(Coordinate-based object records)

□ □ □ □ □

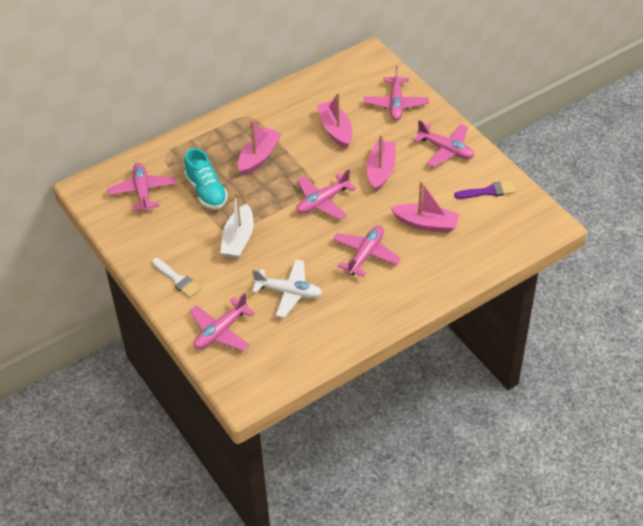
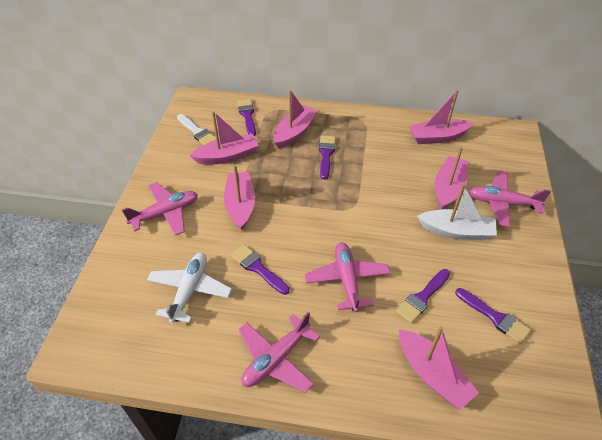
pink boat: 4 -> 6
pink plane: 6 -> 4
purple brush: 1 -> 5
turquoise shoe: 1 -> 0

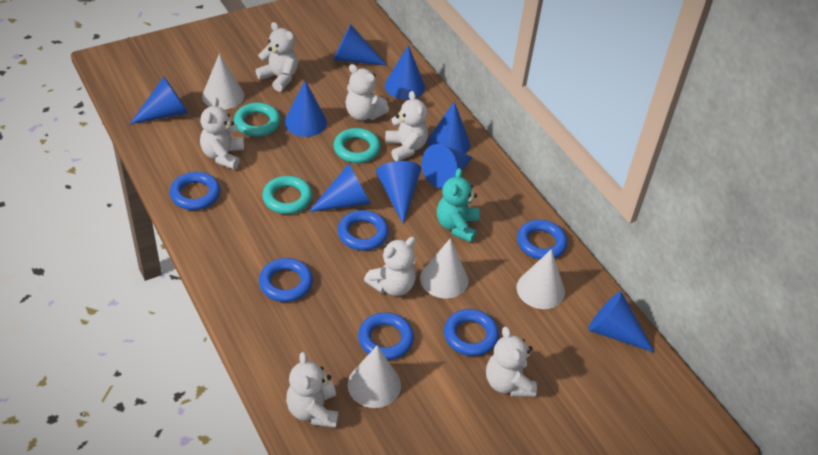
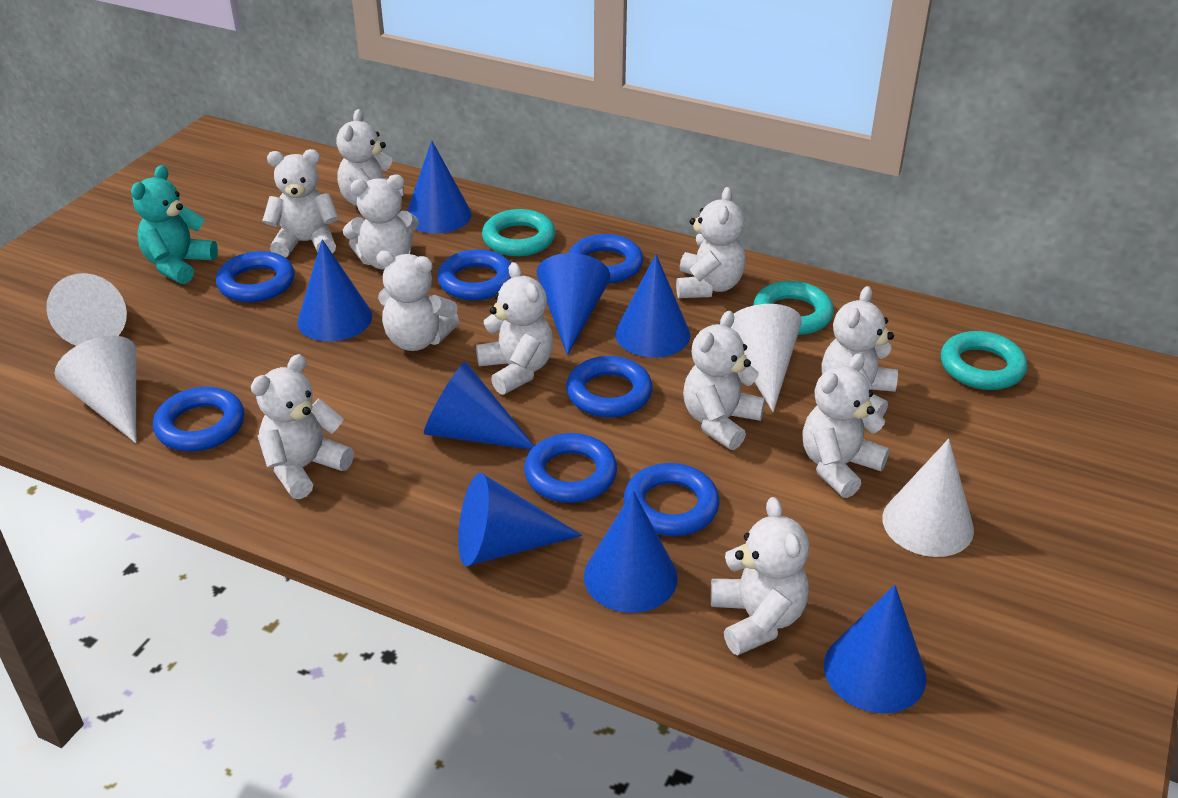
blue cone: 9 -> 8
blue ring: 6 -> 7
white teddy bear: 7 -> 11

□ □ □ □ □

Only the pictures are to be excluded; all other parts of the records above are to be given exactly.

pink boat: 4 -> 6
pink plane: 6 -> 4
purple brush: 1 -> 5
turquoise shoe: 1 -> 0

blue cone: 9 -> 8
blue ring: 6 -> 7
white teddy bear: 7 -> 11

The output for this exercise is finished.